Data entries
+++
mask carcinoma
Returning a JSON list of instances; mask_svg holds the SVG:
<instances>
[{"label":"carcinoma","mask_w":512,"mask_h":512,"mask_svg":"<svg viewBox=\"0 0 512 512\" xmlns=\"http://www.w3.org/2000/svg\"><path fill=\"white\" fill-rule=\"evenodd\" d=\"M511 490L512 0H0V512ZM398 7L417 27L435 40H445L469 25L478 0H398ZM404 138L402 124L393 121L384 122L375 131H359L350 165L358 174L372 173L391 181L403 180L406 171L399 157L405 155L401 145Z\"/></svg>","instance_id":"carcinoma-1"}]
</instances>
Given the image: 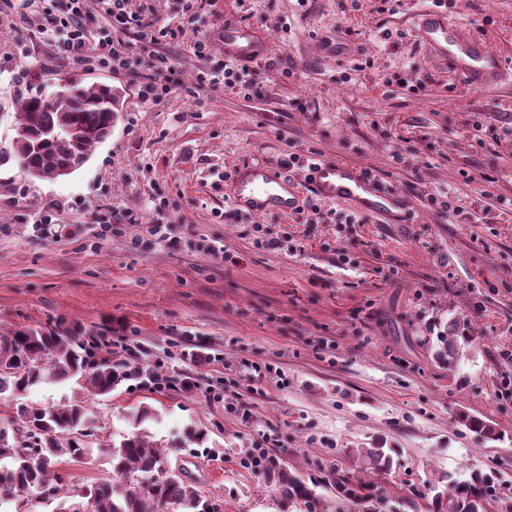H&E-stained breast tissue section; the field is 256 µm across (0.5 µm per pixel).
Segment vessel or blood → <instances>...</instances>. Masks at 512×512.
Instances as JSON below:
<instances>
[{
	"label": "vessel or blood",
	"mask_w": 512,
	"mask_h": 512,
	"mask_svg": "<svg viewBox=\"0 0 512 512\" xmlns=\"http://www.w3.org/2000/svg\"><path fill=\"white\" fill-rule=\"evenodd\" d=\"M417 34L442 52L464 81L496 83L507 76L497 60L465 35L462 26L449 23L442 14L422 12ZM218 37L225 57L233 60L256 62L267 52L255 28L241 21L225 23ZM307 184L320 197L349 202L361 212L395 224L405 209L402 196L382 189L366 173L336 160L311 164ZM230 200L235 209L249 215L286 214L295 209L298 194L286 176L270 166L251 163L239 167L230 186Z\"/></svg>",
	"instance_id": "vessel-or-blood-1"
}]
</instances>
+++
__EXERCISE DETAILS__
From the line that contains "Segment vessel or" down to the last line of the listing above, repeat each line exactly, and include nothing else.

__FINAL RESULT__
Segment vessel or blood → <instances>...</instances>. Masks at 512×512.
Instances as JSON below:
<instances>
[{
	"label": "vessel or blood",
	"mask_w": 512,
	"mask_h": 512,
	"mask_svg": "<svg viewBox=\"0 0 512 512\" xmlns=\"http://www.w3.org/2000/svg\"><path fill=\"white\" fill-rule=\"evenodd\" d=\"M417 34L442 52L464 81L496 83L507 76L497 60L465 35L462 26L449 23L442 14L422 12ZM218 37L225 57L233 60L256 62L267 52L255 28L241 21L225 23ZM307 184L320 197L349 202L361 212L395 224L405 209L402 196L382 189L366 173L336 160L311 164ZM230 200L235 209L249 215L286 214L295 209L298 194L286 176L270 166L251 163L239 167L230 186Z\"/></svg>",
	"instance_id": "vessel-or-blood-1"
}]
</instances>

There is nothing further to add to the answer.